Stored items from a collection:
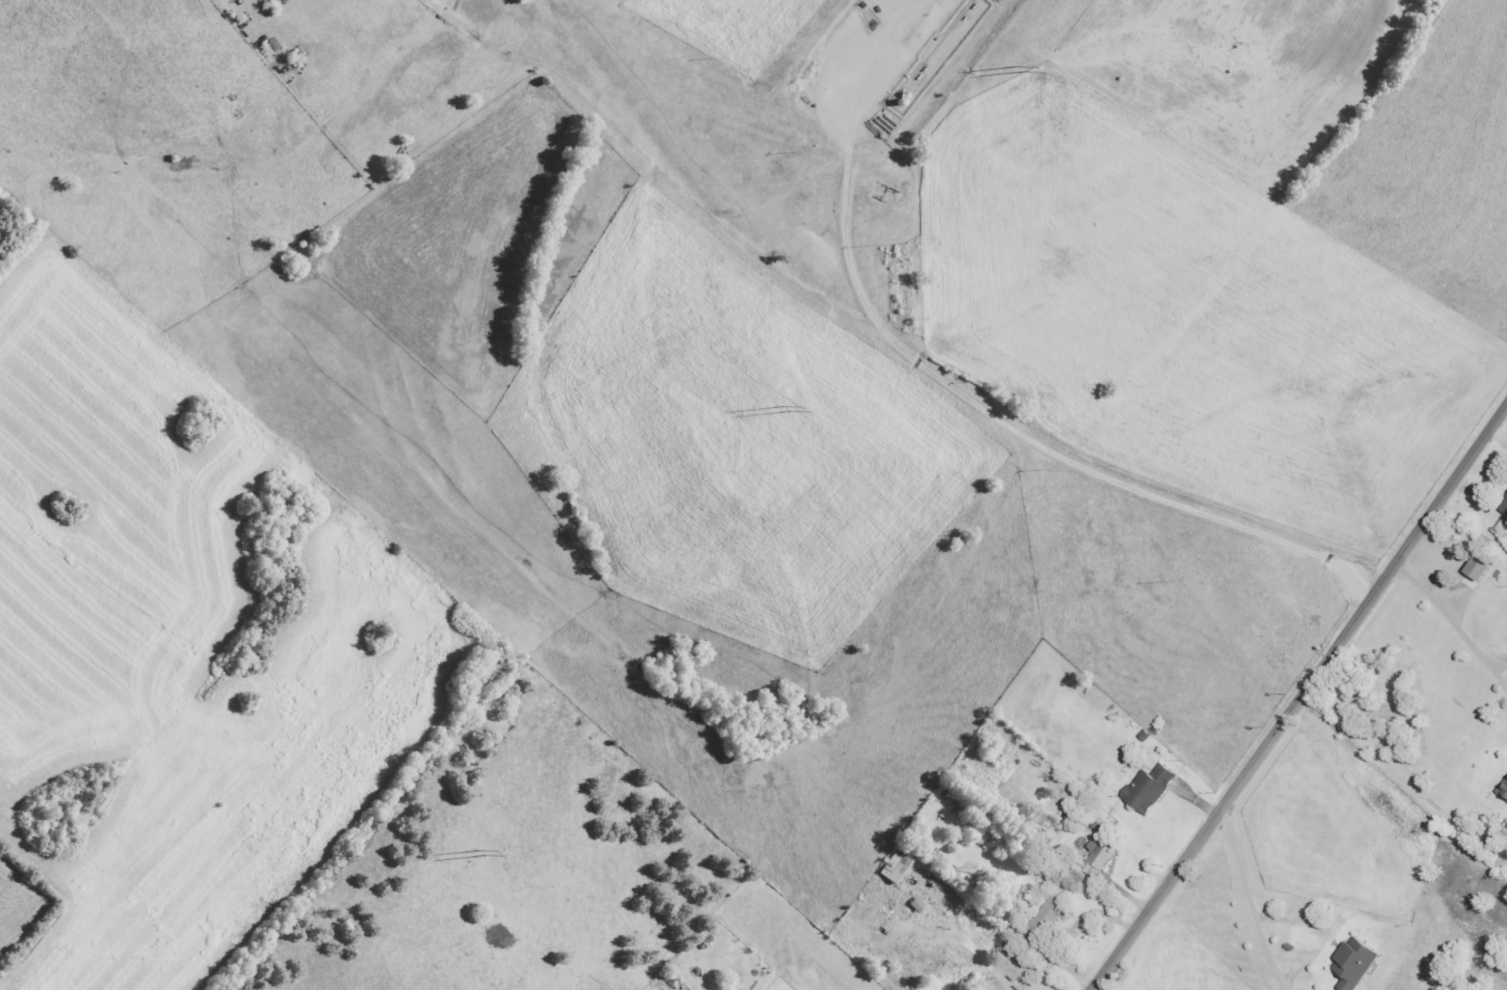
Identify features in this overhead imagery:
power tower: (1015, 69)
road: (632, 145)
power tower: (783, 408)
road: (1017, 431)
building: (1504, 507)
building: (1474, 567)
road: (1453, 624)
road: (1300, 698)
building: (1151, 787)
building: (1504, 789)
power tower: (480, 852)
building: (1100, 857)
building: (897, 867)
road: (1244, 871)
building: (918, 905)
building: (1051, 914)
building: (1357, 962)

BRIEF:
Could you output all of the records exactly, without their pictures?

PROBLEM SOLUTION:
Identify features in this overhead imagery:
power tower: (1015, 69)
road: (632, 145)
power tower: (783, 408)
road: (1017, 431)
building: (1504, 507)
building: (1474, 567)
road: (1453, 624)
road: (1300, 698)
building: (1151, 787)
building: (1504, 789)
power tower: (480, 852)
building: (1100, 857)
building: (897, 867)
road: (1244, 871)
building: (918, 905)
building: (1051, 914)
building: (1357, 962)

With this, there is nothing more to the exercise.